_Object change listings_

■ ■ ■

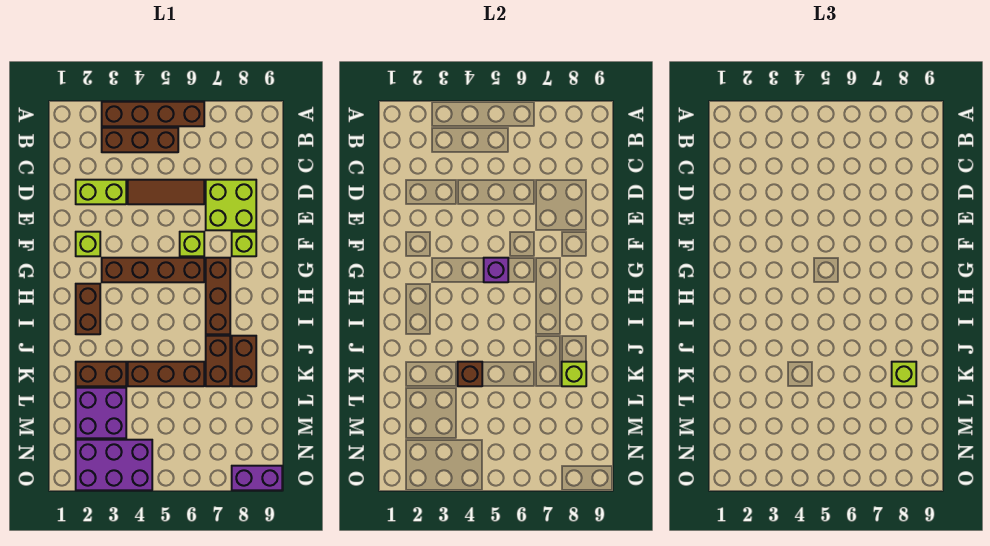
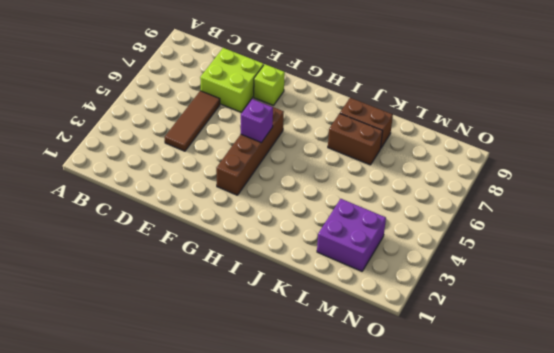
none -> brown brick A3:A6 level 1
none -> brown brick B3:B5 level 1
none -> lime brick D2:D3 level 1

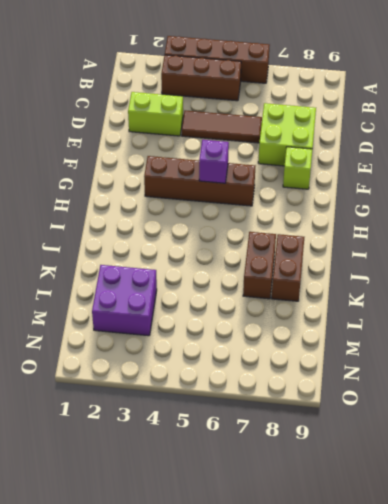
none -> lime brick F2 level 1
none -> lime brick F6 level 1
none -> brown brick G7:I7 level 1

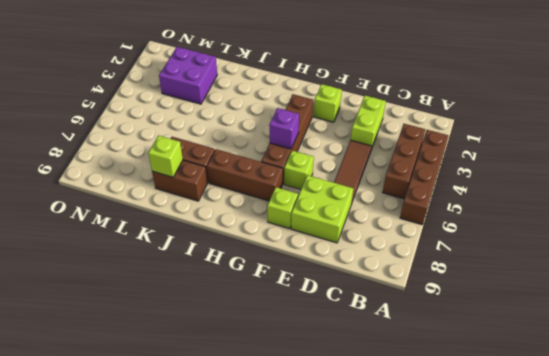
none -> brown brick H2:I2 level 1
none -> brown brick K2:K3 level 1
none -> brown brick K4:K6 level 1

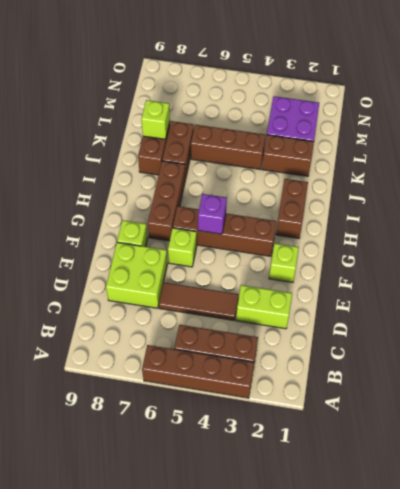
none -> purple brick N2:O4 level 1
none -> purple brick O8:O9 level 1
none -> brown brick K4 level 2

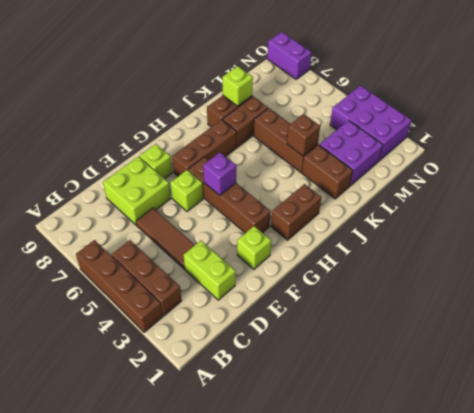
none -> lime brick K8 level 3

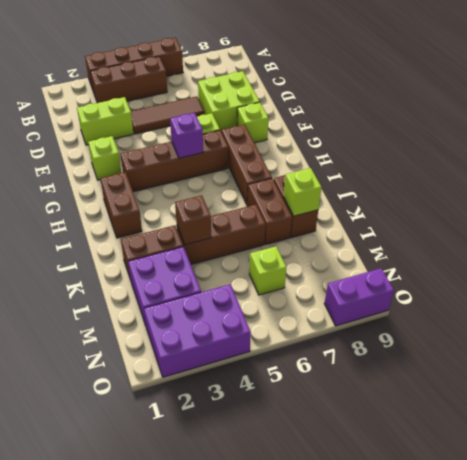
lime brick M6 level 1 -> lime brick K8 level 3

■ ■ ■

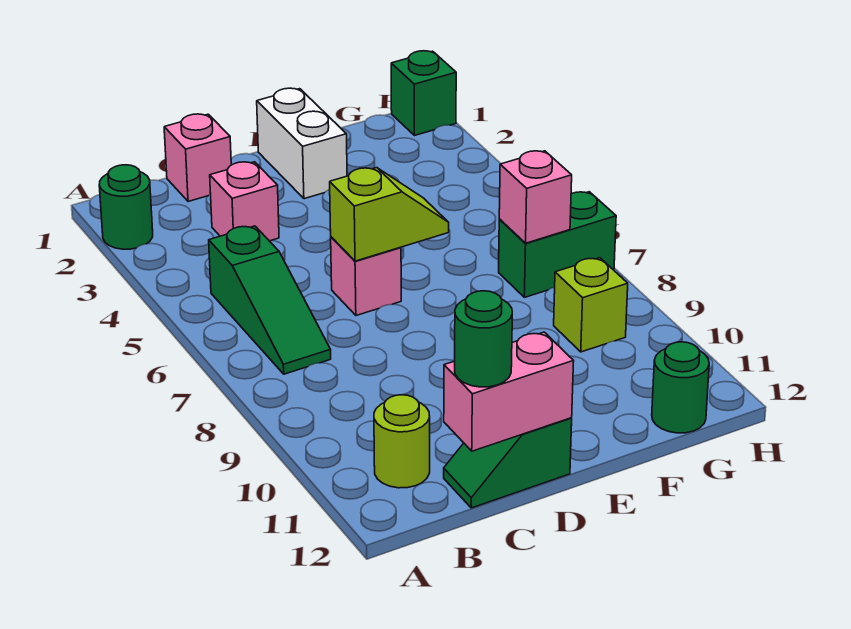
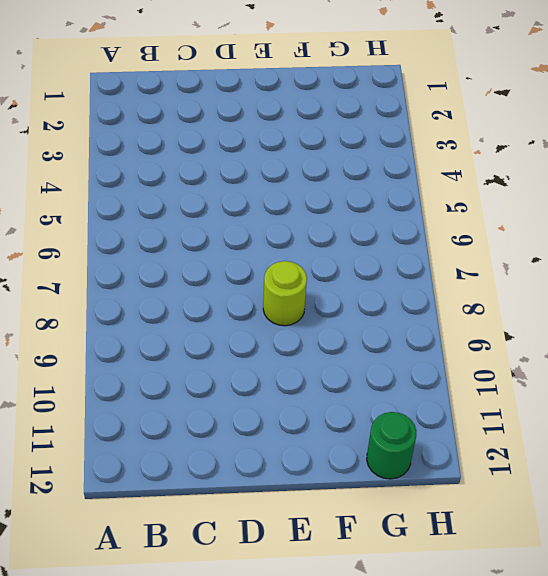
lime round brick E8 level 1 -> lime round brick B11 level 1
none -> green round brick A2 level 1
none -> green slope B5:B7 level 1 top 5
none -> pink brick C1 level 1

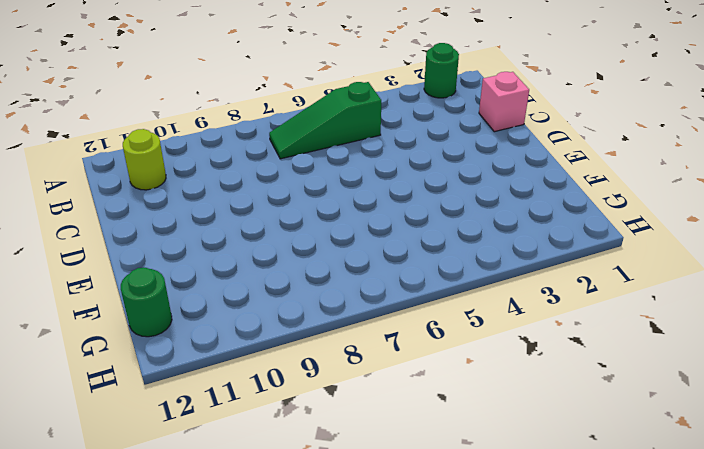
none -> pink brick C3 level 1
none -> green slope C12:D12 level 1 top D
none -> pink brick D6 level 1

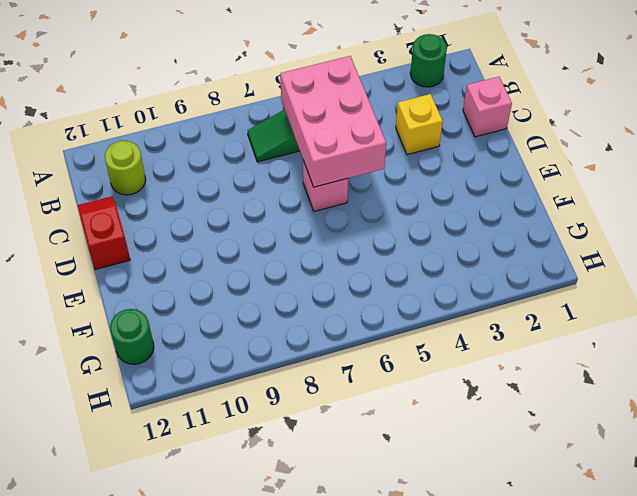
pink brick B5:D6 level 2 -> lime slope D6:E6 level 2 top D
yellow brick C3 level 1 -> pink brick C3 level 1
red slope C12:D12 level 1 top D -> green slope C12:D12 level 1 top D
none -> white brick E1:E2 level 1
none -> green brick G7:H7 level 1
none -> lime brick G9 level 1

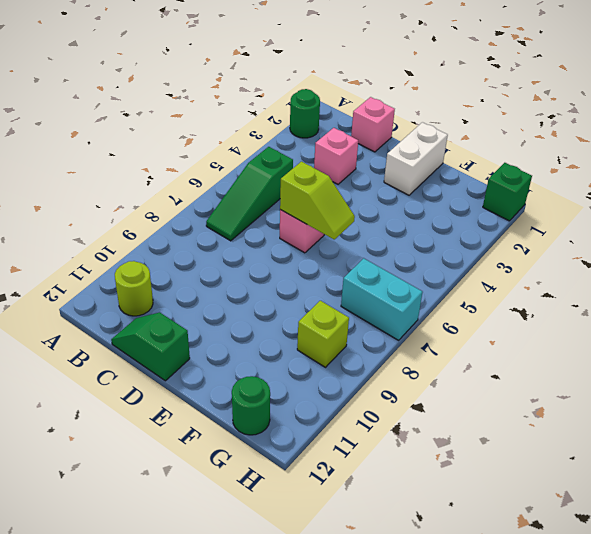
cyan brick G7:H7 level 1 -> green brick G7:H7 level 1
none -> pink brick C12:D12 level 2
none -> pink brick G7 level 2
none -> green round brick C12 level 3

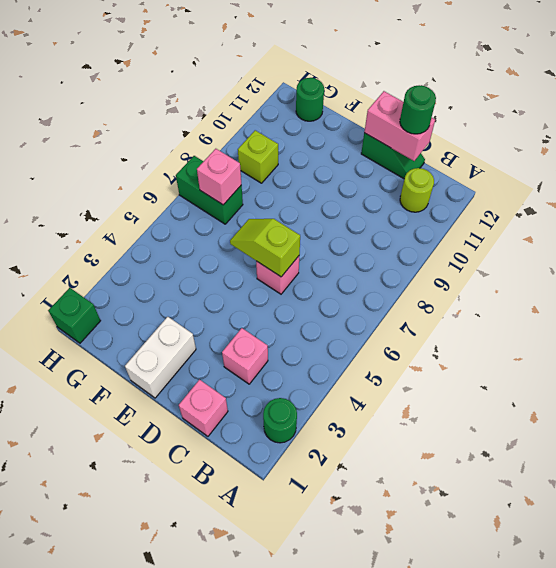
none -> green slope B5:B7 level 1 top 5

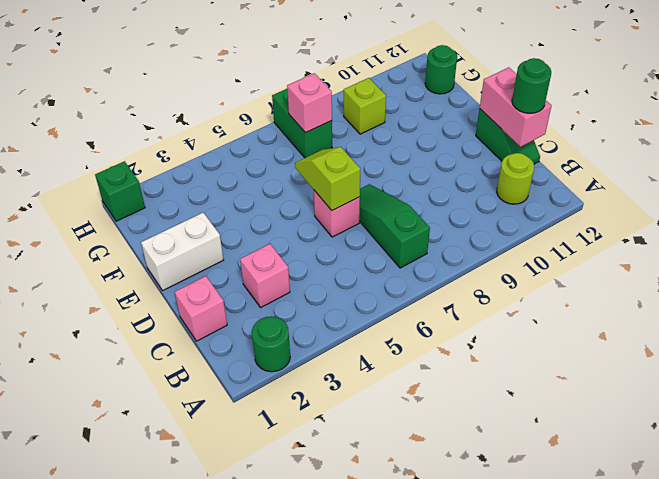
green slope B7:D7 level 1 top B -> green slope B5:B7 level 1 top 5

■ ■ ■

_WORK ITEM_
Above are the records. Copy word for word only their lines from the one holding "none -> brown brick K4 level 2" through the one holding "lime brick M6", both included, and skip the images.

_SOLVED PROBLEM_
none -> brown brick K4 level 2

none -> lime brick K8 level 3

lime brick M6 level 1 -> lime brick K8 level 3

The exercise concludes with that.